- [What to do]: In the data below, the answer is the run of lines from the line containing "orange scissors: 5 -> 2" through the line containing "orange phone: 1 -> 0", both included; print it exactly and nothing else.

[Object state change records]
------------------------------------------------------------------------
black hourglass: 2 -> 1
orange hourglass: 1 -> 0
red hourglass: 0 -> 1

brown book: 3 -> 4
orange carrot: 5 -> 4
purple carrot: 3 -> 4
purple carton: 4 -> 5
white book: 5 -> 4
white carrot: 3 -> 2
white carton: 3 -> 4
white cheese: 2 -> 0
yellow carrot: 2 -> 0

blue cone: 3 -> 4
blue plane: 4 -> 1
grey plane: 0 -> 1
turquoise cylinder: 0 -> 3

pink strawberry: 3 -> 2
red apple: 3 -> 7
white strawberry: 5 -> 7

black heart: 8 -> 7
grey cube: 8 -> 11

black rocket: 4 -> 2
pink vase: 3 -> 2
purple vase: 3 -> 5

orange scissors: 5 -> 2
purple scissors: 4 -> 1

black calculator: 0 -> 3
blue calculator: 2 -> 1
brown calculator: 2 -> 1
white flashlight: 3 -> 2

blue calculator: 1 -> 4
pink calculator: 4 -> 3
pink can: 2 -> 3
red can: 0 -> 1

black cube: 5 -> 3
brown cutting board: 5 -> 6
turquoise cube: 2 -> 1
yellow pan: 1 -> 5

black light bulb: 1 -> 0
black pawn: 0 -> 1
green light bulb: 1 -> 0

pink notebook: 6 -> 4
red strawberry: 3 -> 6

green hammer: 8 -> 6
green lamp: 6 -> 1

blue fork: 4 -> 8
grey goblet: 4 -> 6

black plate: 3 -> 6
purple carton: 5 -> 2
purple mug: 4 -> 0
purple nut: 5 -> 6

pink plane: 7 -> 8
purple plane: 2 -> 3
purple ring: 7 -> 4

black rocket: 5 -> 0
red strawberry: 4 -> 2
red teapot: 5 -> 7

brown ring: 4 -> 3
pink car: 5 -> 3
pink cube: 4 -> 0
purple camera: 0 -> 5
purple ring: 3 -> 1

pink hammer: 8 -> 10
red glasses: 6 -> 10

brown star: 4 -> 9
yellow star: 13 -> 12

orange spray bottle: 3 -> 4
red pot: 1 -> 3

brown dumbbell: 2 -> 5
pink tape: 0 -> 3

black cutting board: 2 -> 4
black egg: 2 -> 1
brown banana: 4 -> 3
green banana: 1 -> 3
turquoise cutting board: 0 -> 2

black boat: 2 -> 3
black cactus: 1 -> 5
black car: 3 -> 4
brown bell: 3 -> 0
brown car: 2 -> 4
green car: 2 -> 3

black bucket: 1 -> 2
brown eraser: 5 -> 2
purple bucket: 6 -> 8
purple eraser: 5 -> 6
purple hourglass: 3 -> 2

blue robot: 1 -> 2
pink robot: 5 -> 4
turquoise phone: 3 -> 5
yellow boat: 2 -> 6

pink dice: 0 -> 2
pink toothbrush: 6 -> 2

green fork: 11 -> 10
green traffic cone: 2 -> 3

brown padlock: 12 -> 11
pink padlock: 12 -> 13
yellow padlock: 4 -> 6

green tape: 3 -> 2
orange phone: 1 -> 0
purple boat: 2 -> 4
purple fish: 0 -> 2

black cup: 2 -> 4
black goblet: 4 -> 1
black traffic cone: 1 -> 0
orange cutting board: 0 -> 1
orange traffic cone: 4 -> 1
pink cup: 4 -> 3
------------------------------------------------------------------------
- [Result of this exercise]:
orange scissors: 5 -> 2
purple scissors: 4 -> 1

black calculator: 0 -> 3
blue calculator: 2 -> 1
brown calculator: 2 -> 1
white flashlight: 3 -> 2

blue calculator: 1 -> 4
pink calculator: 4 -> 3
pink can: 2 -> 3
red can: 0 -> 1

black cube: 5 -> 3
brown cutting board: 5 -> 6
turquoise cube: 2 -> 1
yellow pan: 1 -> 5

black light bulb: 1 -> 0
black pawn: 0 -> 1
green light bulb: 1 -> 0

pink notebook: 6 -> 4
red strawberry: 3 -> 6

green hammer: 8 -> 6
green lamp: 6 -> 1

blue fork: 4 -> 8
grey goblet: 4 -> 6

black plate: 3 -> 6
purple carton: 5 -> 2
purple mug: 4 -> 0
purple nut: 5 -> 6

pink plane: 7 -> 8
purple plane: 2 -> 3
purple ring: 7 -> 4

black rocket: 5 -> 0
red strawberry: 4 -> 2
red teapot: 5 -> 7

brown ring: 4 -> 3
pink car: 5 -> 3
pink cube: 4 -> 0
purple camera: 0 -> 5
purple ring: 3 -> 1

pink hammer: 8 -> 10
red glasses: 6 -> 10

brown star: 4 -> 9
yellow star: 13 -> 12

orange spray bottle: 3 -> 4
red pot: 1 -> 3

brown dumbbell: 2 -> 5
pink tape: 0 -> 3

black cutting board: 2 -> 4
black egg: 2 -> 1
brown banana: 4 -> 3
green banana: 1 -> 3
turquoise cutting board: 0 -> 2

black boat: 2 -> 3
black cactus: 1 -> 5
black car: 3 -> 4
brown bell: 3 -> 0
brown car: 2 -> 4
green car: 2 -> 3

black bucket: 1 -> 2
brown eraser: 5 -> 2
purple bucket: 6 -> 8
purple eraser: 5 -> 6
purple hourglass: 3 -> 2

blue robot: 1 -> 2
pink robot: 5 -> 4
turquoise phone: 3 -> 5
yellow boat: 2 -> 6

pink dice: 0 -> 2
pink toothbrush: 6 -> 2

green fork: 11 -> 10
green traffic cone: 2 -> 3

brown padlock: 12 -> 11
pink padlock: 12 -> 13
yellow padlock: 4 -> 6

green tape: 3 -> 2
orange phone: 1 -> 0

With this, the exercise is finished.